Exercise directions: Please retype the listing below exactly as it stands, skipping any pictures.

Task inputs:

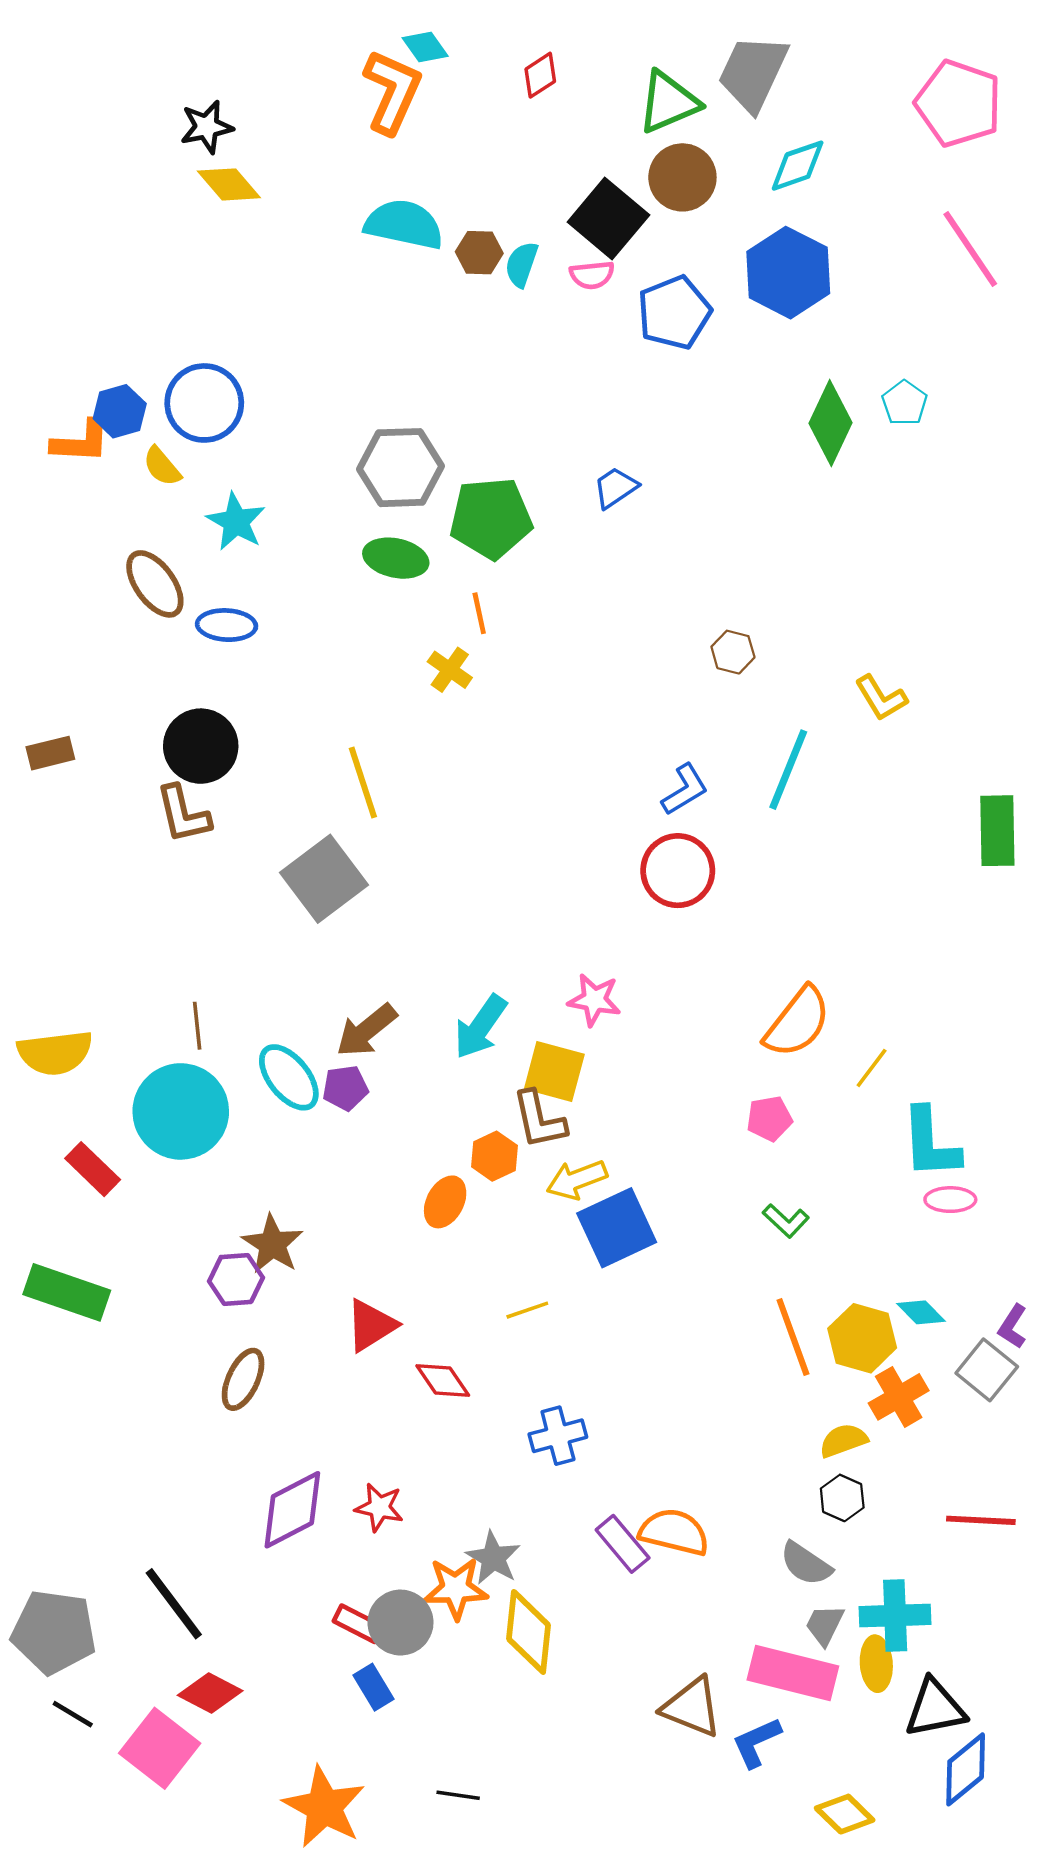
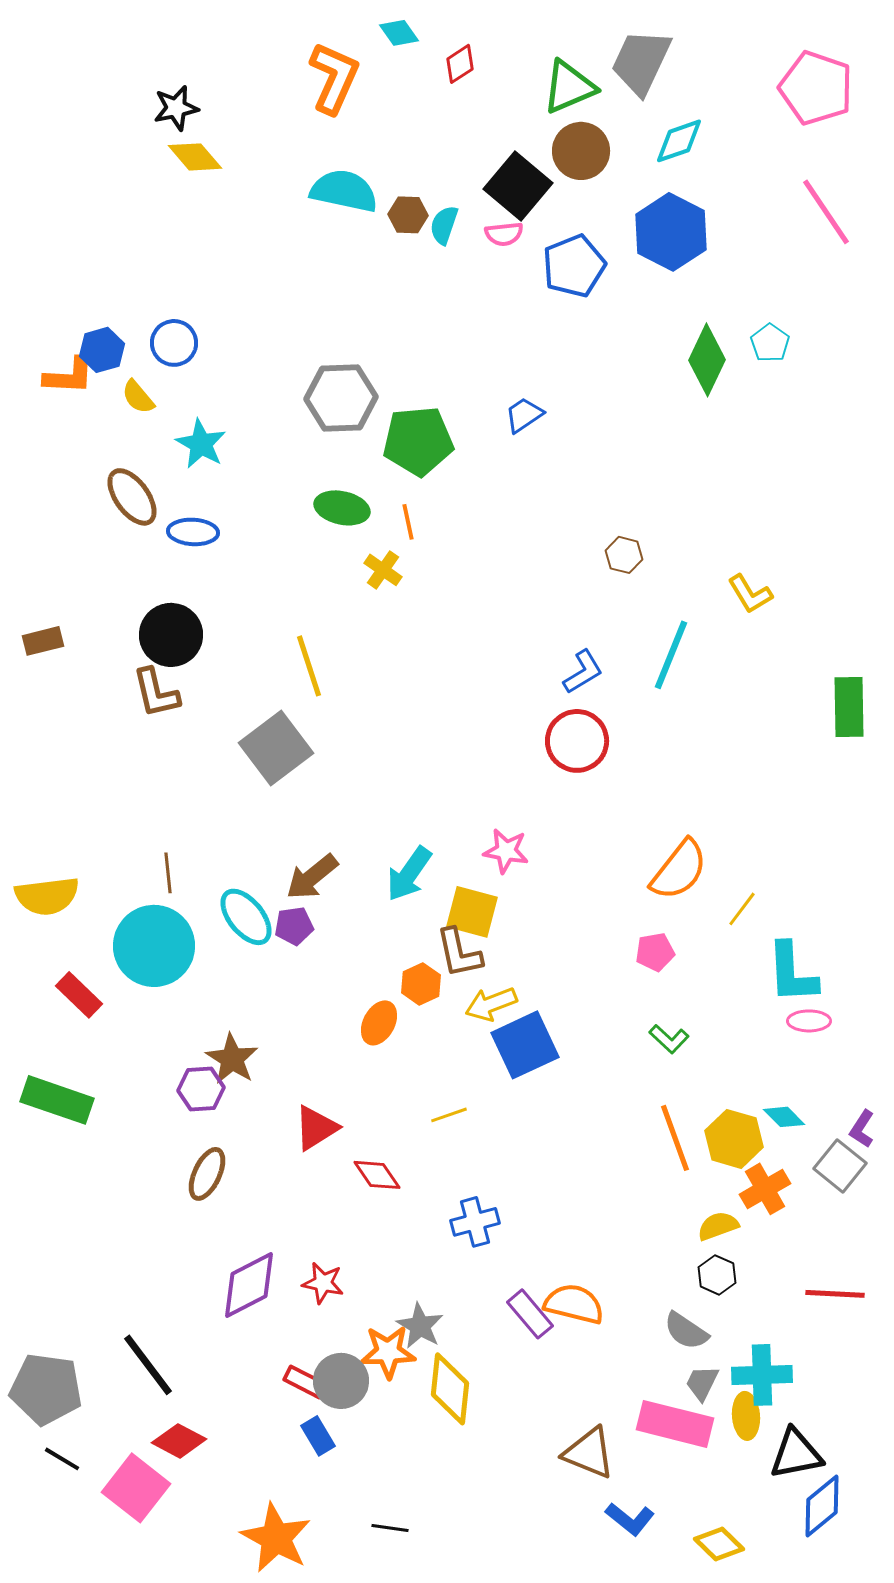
cyan diamond: (425, 47) -> (399, 33), moved
blue circle: (204, 403) -> (174, 343), size x0.7
green ellipse: (396, 558) -> (342, 508), moved
blue L-shape: (756, 1742) -> (630, 1519), moved, turned -117

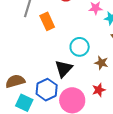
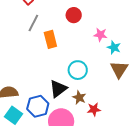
brown star: (101, 63) -> (79, 97), moved
red star: (99, 90) -> (94, 109), moved

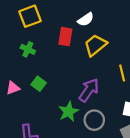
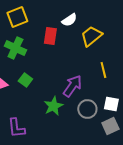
yellow trapezoid: (95, 45) -> (91, 36), moved
green cross: (28, 49) -> (15, 48), size x1.5
gray circle: (94, 120) -> (87, 109), moved

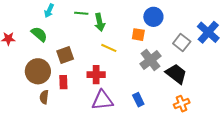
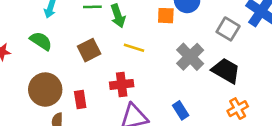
orange square: (138, 35) -> (166, 16), moved
brown square: (65, 55) -> (89, 50), moved

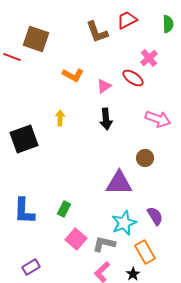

Solution for this exercise:
cyan diamond: (425, 47) -> (399, 33), moved
blue circle: (204, 403) -> (174, 343), size x0.7
green ellipse: (396, 558) -> (342, 508), moved
blue L-shape: (756, 1742) -> (630, 1519), moved, turned -117

brown star: (101, 63) -> (79, 97), moved
red star: (99, 90) -> (94, 109), moved

yellow trapezoid: (95, 45) -> (91, 36), moved
green cross: (28, 49) -> (15, 48), size x1.5
gray circle: (94, 120) -> (87, 109), moved

orange square: (138, 35) -> (166, 16), moved
brown square: (65, 55) -> (89, 50), moved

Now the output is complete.